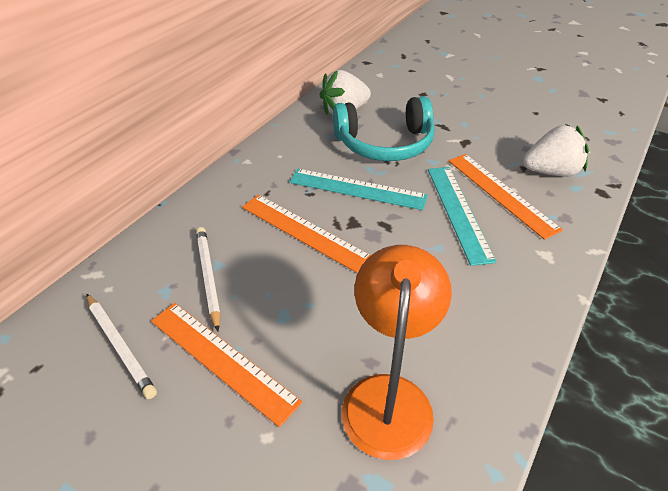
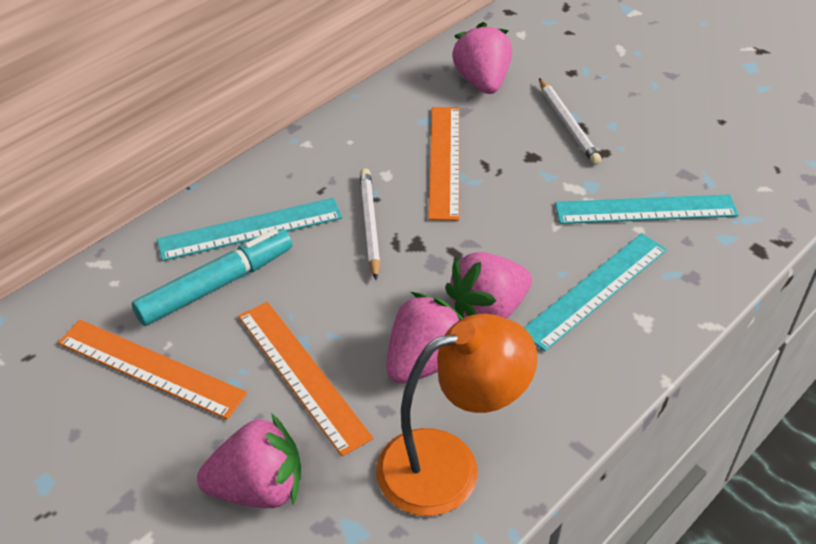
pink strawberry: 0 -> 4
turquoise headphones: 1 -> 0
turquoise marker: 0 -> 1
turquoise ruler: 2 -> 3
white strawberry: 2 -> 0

+ + + +

What you should do — Output the data above exactly; pictures do not belong in the copy.

Response to the task —
pink strawberry: 0 -> 4
turquoise headphones: 1 -> 0
turquoise marker: 0 -> 1
turquoise ruler: 2 -> 3
white strawberry: 2 -> 0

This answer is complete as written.